▶ EXERCISE BRIEF
Copy each line of the entries that includes the word "triangle".

▶ THE DATA

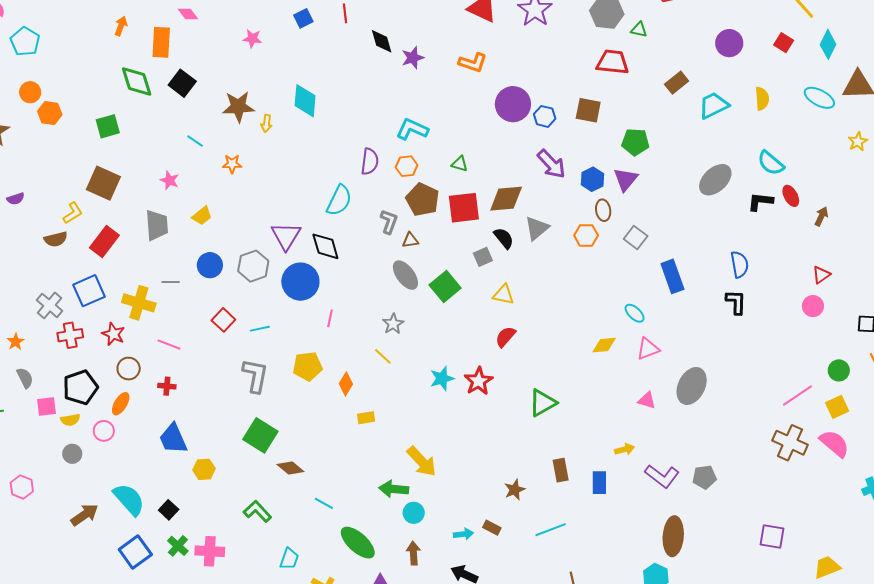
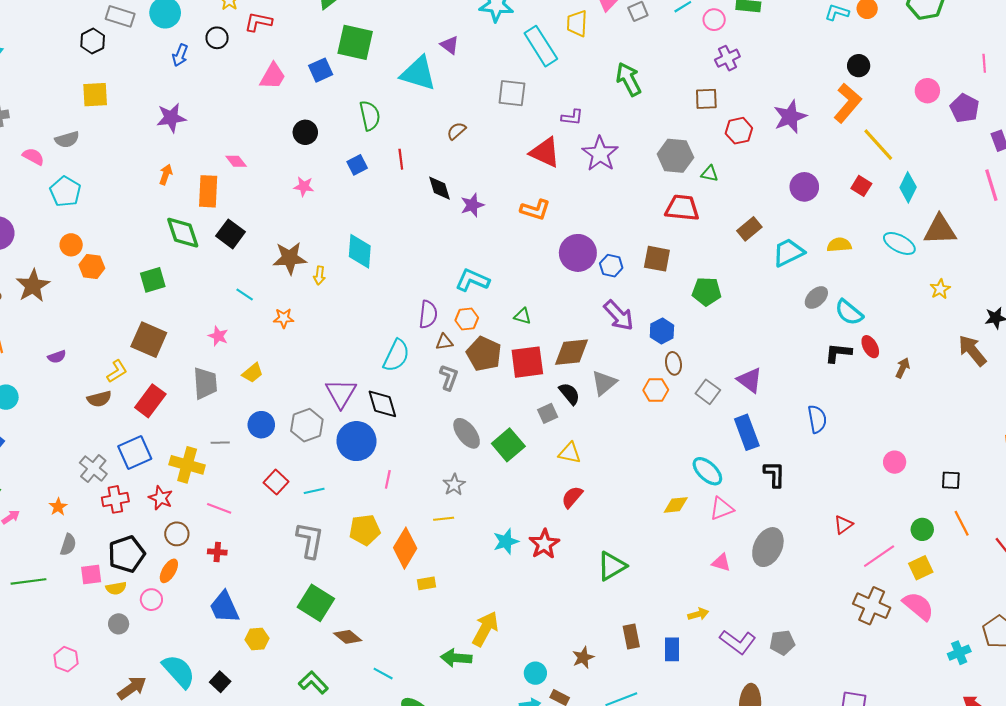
yellow semicircle: (762, 99) -> (839, 245), turned -90
purple triangle: (626, 179) -> (750, 380), moved, turned -32
gray ellipse: (715, 180) -> (816, 297), moved, size x0.7
brown triangle: (410, 240) -> (444, 342), moved
red triangle: (821, 275) -> (843, 525), moved
black L-shape: (736, 302) -> (774, 474), moved
cyan ellipse: (635, 313) -> (707, 471), size x1.4
yellow line: (383, 356) -> (444, 519), turned -48
gray semicircle: (25, 378) -> (68, 545), turned 45
orange diamond: (346, 384) -> (405, 548), size x1.6
yellow arrow: (422, 461) -> (485, 629), turned -108
cyan circle: (414, 513) -> (535, 673), moved

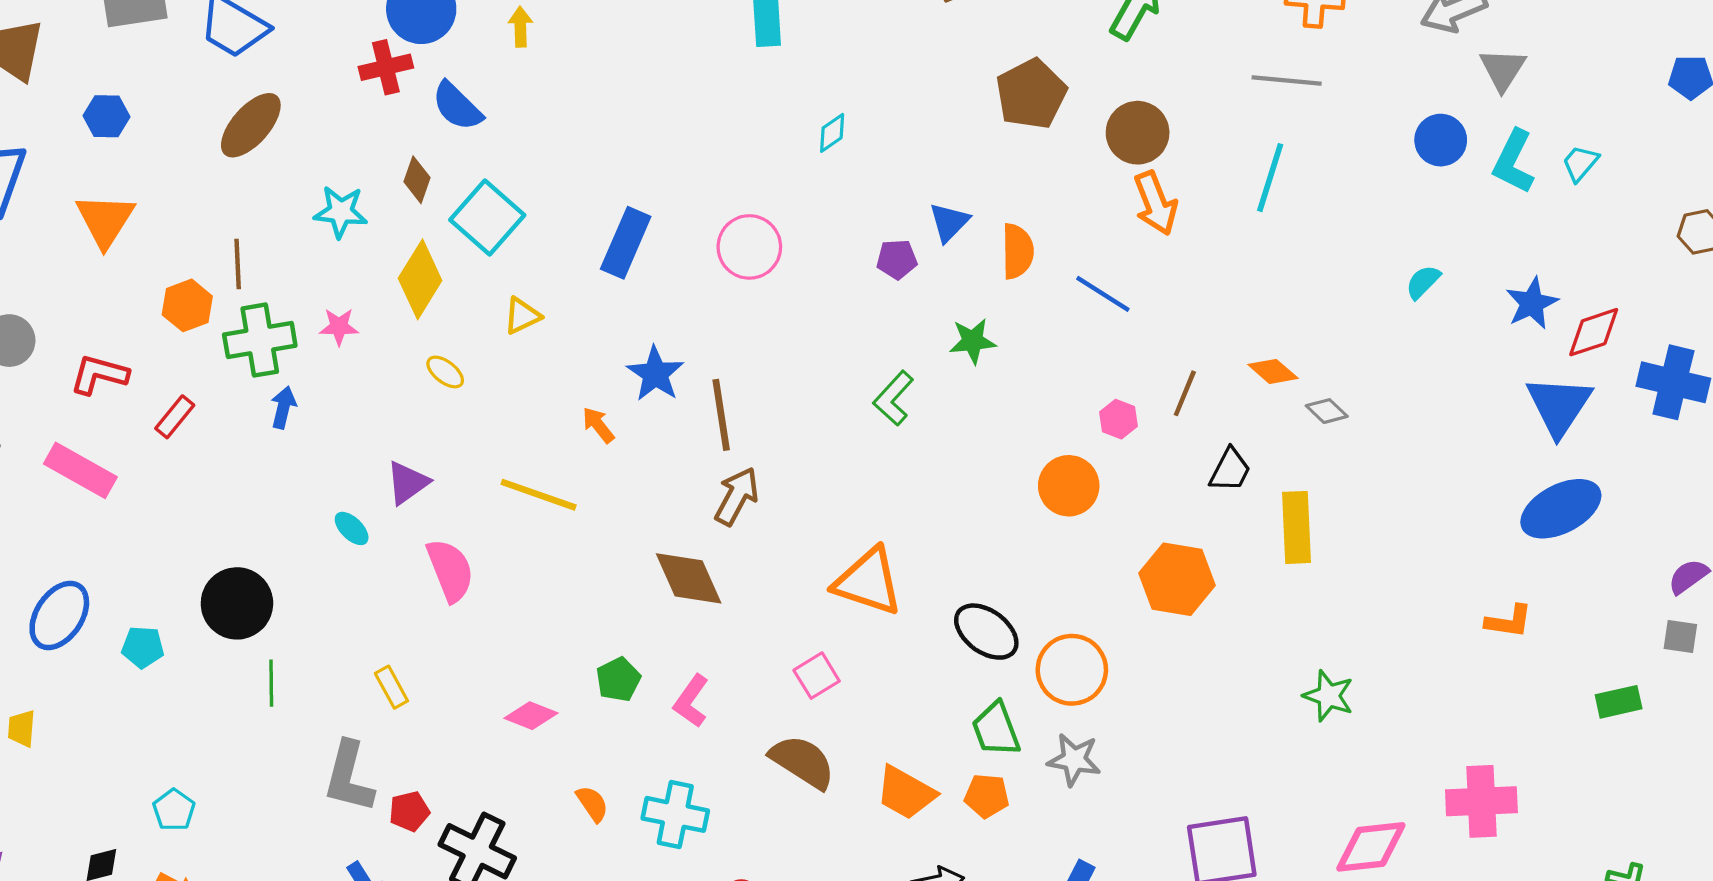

▶ ANSWER TO THE EXERCISE
purple triangle: (626, 179) -> (750, 380), moved, turned -32
brown triangle: (410, 240) -> (444, 342), moved
red triangle: (821, 275) -> (843, 525), moved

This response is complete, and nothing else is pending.